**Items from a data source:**
*****
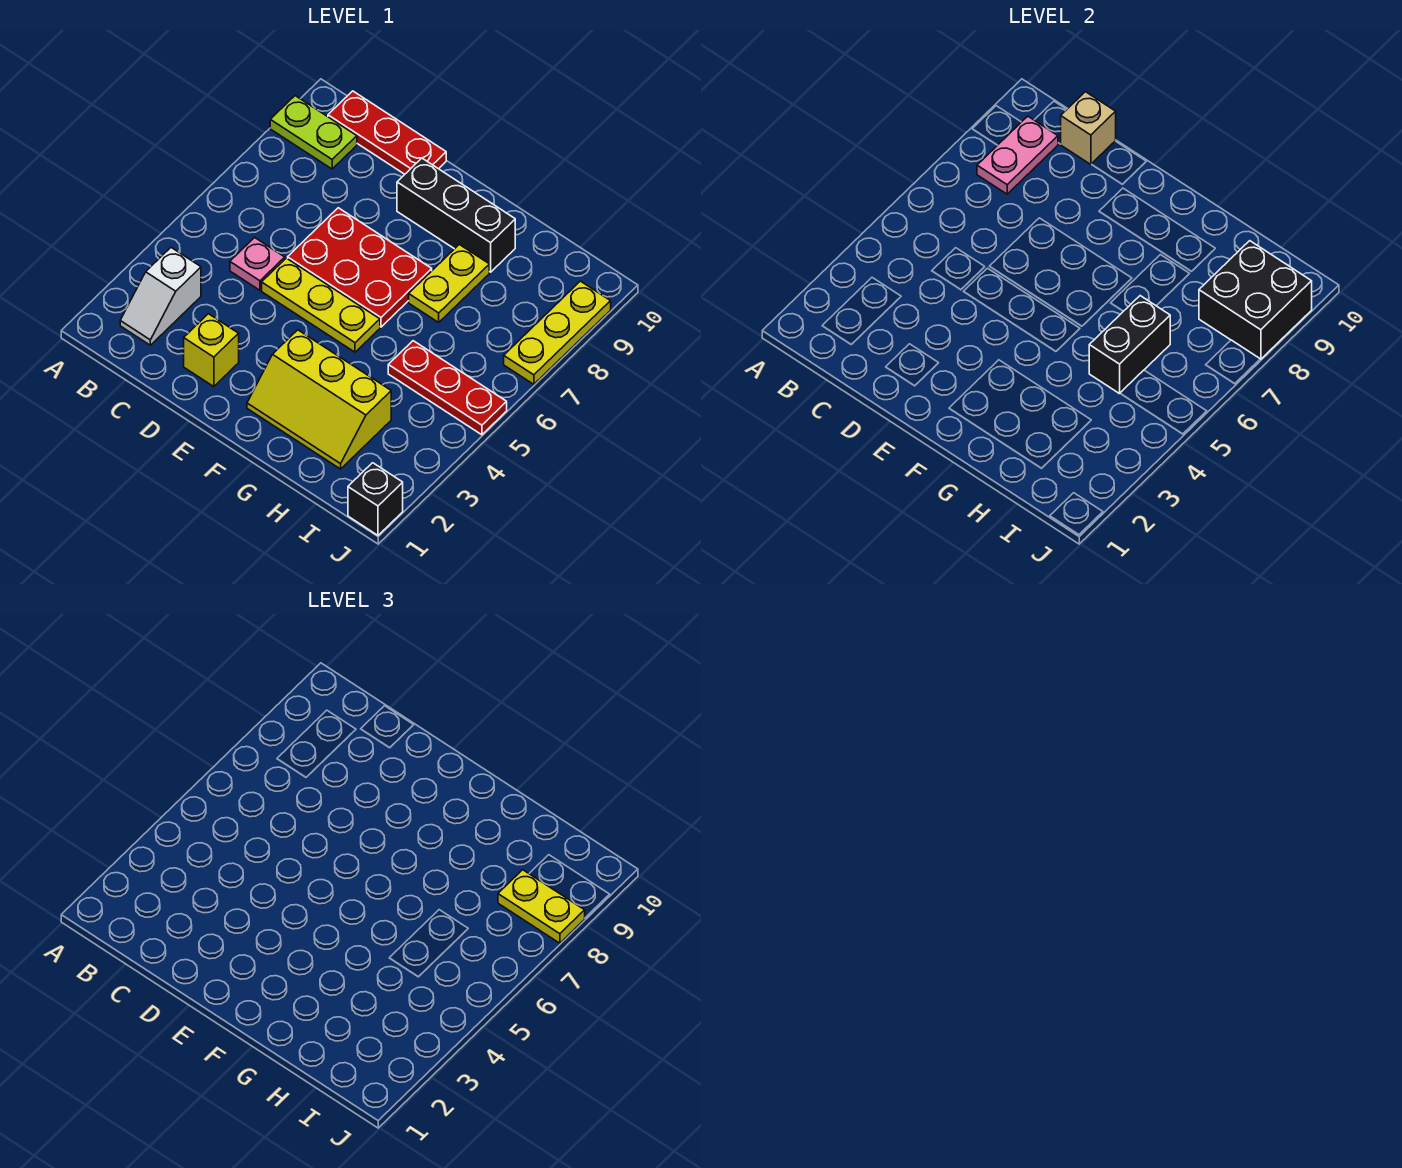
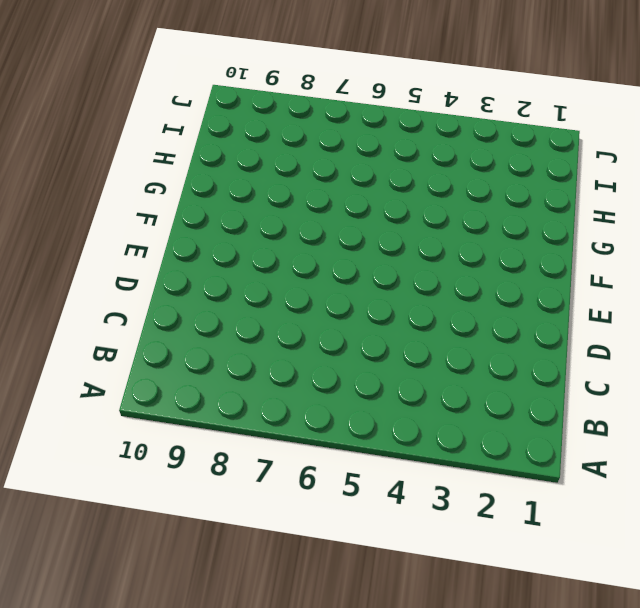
none -> lime plate A9:B9 level 1
none -> white slope B2:B3 level 1 top 3
none -> red plate B10:D10 level 1

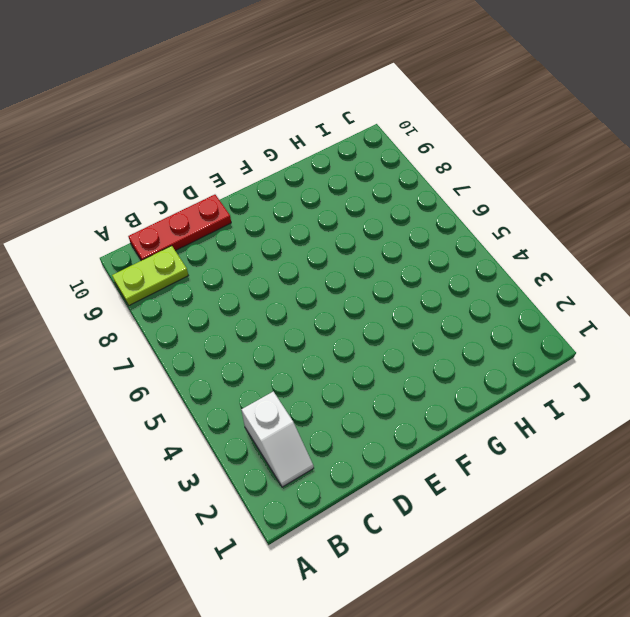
none -> pink plate C5 level 1
none -> yellow brick D2 level 1
none -> yellow plate D5:F5 level 1

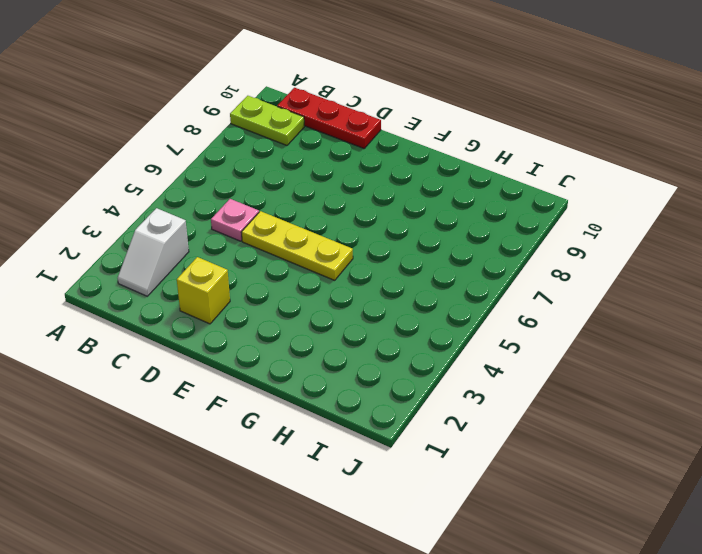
none -> red plate D6:F7 level 1
none -> black brick E9:G9 level 1
none -> yellow slope F2:H3 level 1 top 3

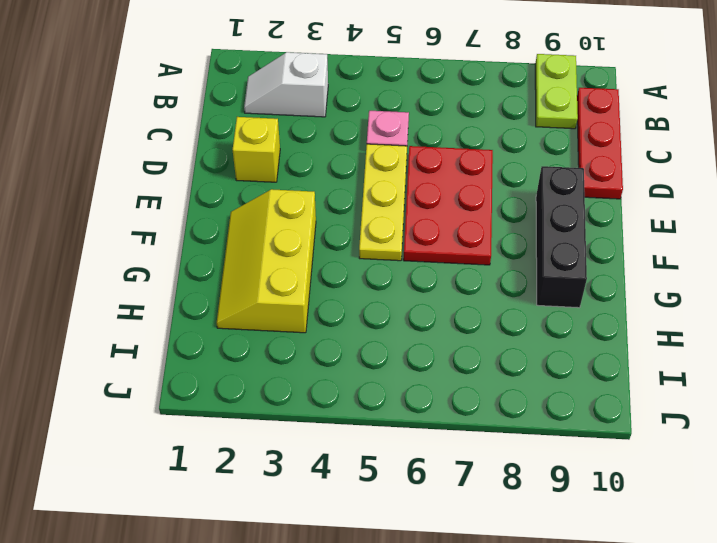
none -> yellow plate G7:G8 level 1
none -> red plate H5:J5 level 1
none -> black brick J1 level 1

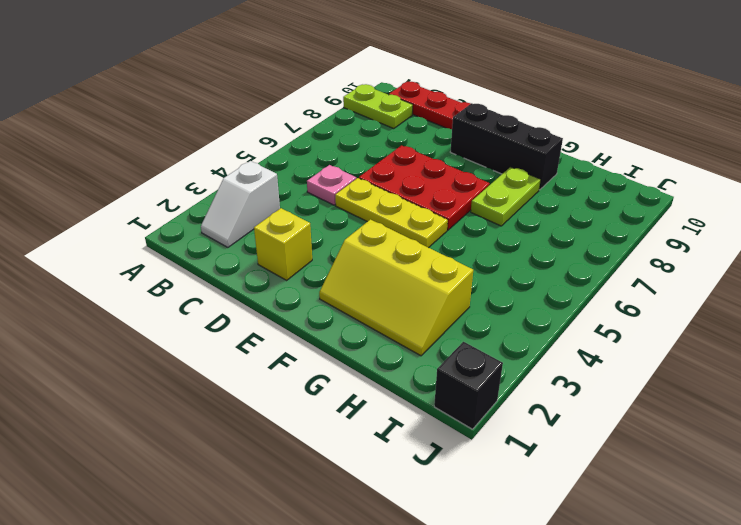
lime plate G7:G8 level 1 -> yellow plate G7:G8 level 1
none -> red plate H5:J5 level 1
none -> yellow plate J7:J9 level 1
none -> pink plate B8:B9 level 2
*****
Each line from the first line of the data above through the one containing "lime plate G7:G8" must be set down exactly; the pictures must not be.

none -> lime plate A9:B9 level 1
none -> white slope B2:B3 level 1 top 3
none -> red plate B10:D10 level 1

none -> pink plate C5 level 1
none -> yellow brick D2 level 1
none -> yellow plate D5:F5 level 1

none -> red plate D6:F7 level 1
none -> black brick E9:G9 level 1
none -> yellow slope F2:H3 level 1 top 3

none -> yellow plate G7:G8 level 1
none -> red plate H5:J5 level 1
none -> black brick J1 level 1

lime plate G7:G8 level 1 -> yellow plate G7:G8 level 1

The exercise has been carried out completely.